• _Task input_

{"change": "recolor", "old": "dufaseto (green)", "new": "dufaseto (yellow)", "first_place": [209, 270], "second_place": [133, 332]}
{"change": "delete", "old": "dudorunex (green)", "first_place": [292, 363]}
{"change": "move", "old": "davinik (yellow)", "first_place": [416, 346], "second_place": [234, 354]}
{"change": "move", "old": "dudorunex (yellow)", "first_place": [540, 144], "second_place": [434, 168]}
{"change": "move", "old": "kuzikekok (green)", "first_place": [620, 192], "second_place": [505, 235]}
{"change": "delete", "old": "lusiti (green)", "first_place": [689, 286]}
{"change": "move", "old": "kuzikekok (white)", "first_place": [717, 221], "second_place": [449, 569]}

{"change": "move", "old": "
--
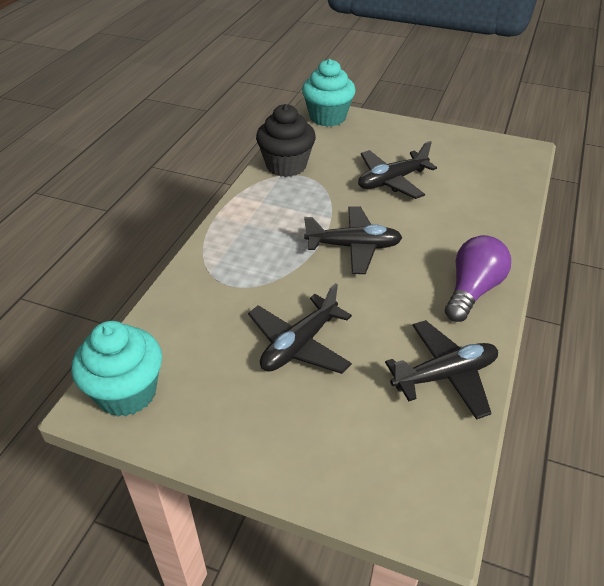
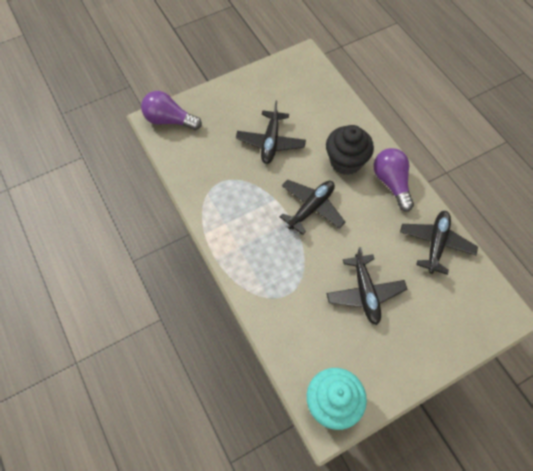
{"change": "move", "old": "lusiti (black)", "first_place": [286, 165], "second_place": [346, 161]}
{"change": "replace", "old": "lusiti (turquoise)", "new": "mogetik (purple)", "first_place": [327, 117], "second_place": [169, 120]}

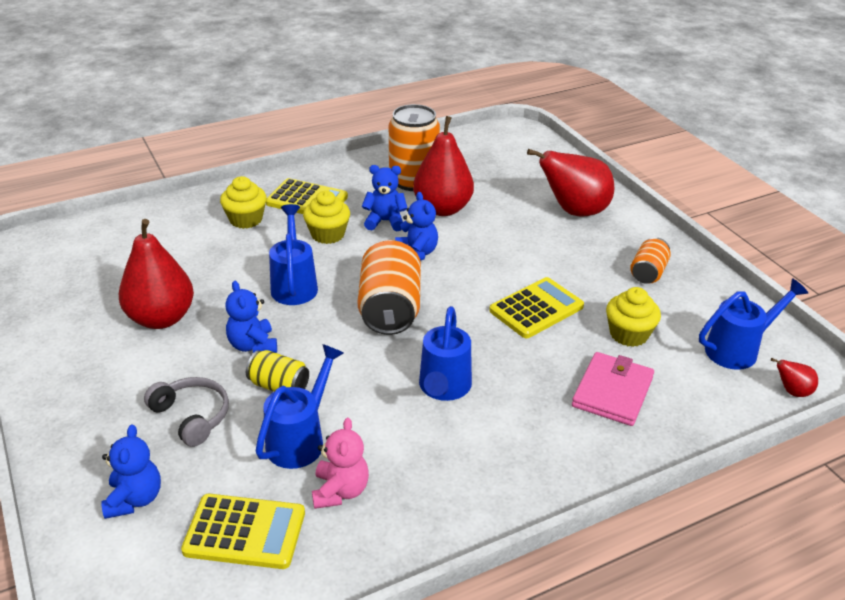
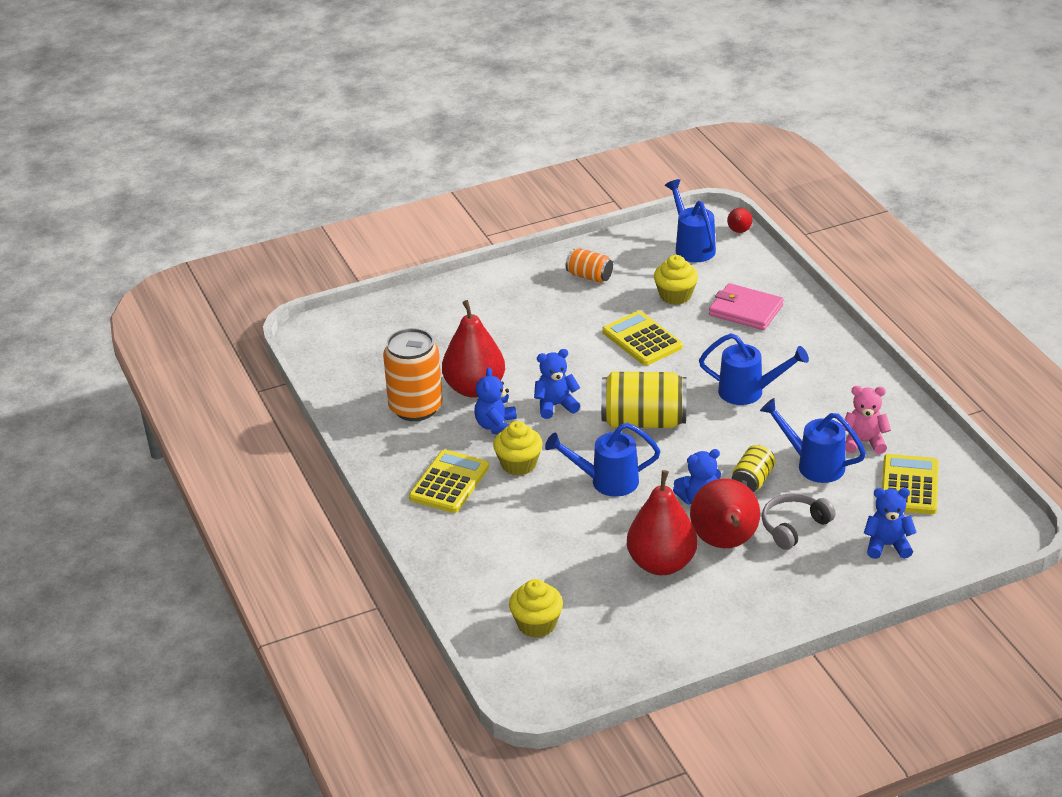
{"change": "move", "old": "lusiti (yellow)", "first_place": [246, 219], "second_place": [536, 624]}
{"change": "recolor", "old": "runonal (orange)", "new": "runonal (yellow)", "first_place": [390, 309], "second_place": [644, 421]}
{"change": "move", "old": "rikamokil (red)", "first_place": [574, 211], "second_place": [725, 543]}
==
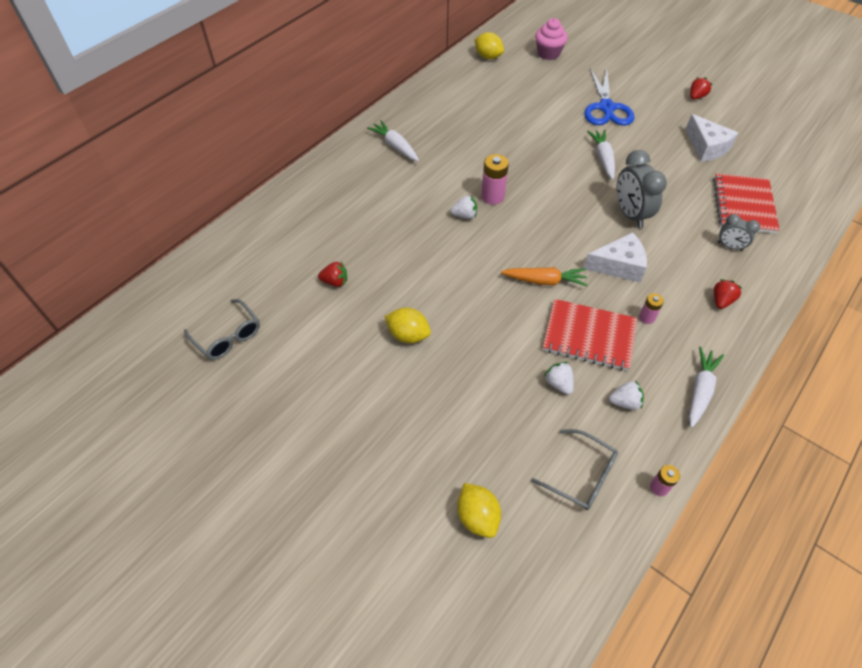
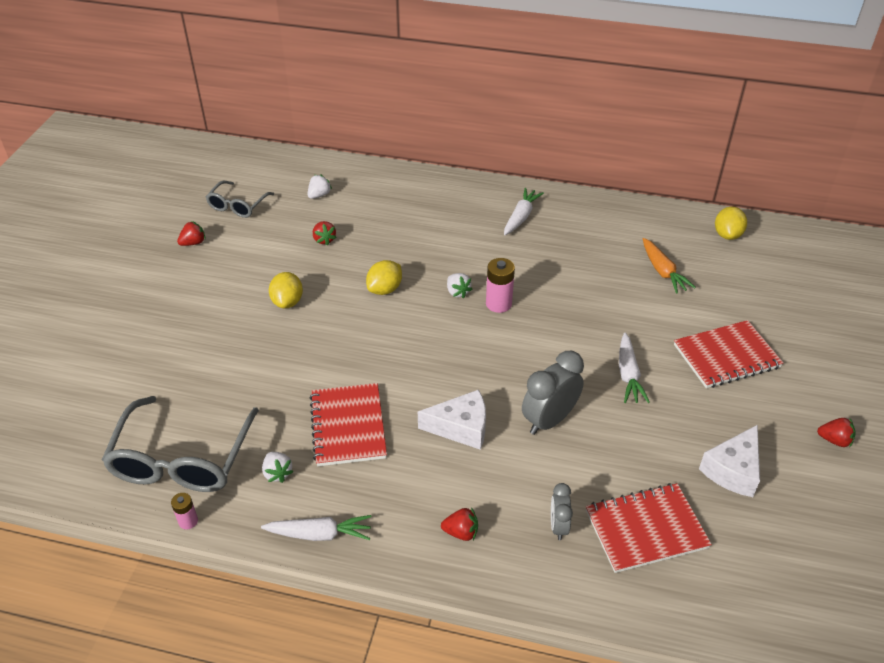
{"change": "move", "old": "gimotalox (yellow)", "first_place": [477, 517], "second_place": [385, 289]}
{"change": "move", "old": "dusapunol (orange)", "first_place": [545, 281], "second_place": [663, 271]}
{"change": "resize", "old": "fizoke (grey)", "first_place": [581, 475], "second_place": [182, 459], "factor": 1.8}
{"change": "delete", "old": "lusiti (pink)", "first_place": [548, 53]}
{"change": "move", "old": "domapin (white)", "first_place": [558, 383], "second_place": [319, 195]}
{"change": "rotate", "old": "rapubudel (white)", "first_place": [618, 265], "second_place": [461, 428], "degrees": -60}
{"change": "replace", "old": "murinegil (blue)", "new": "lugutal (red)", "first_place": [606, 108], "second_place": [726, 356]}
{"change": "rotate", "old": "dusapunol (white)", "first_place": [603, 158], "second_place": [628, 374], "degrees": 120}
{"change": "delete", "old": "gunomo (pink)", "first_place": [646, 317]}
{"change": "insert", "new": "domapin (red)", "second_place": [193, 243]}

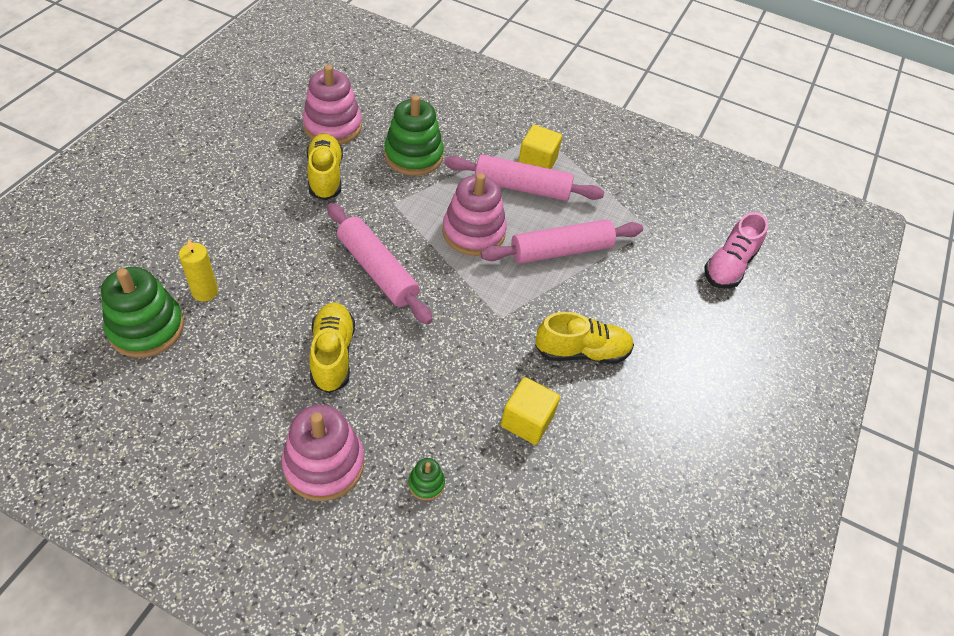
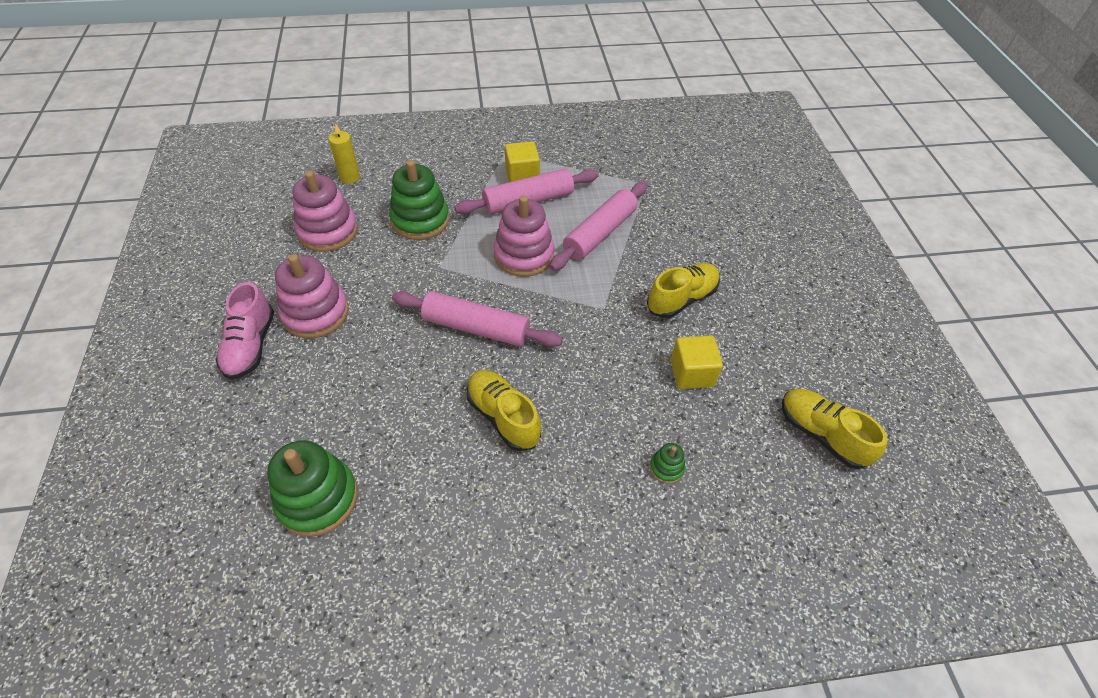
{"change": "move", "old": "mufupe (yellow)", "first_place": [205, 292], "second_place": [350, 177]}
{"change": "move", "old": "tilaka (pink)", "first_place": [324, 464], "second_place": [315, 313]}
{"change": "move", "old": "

• _Aim of the task_
Pull out all lines from the entries above that include the word "dudorunex".

• _Answer_
{"change": "delete", "old": "dudorunex (green)", "first_place": [292, 363]}
{"change": "move", "old": "dudorunex (yellow)", "first_place": [540, 144], "second_place": [434, 168]}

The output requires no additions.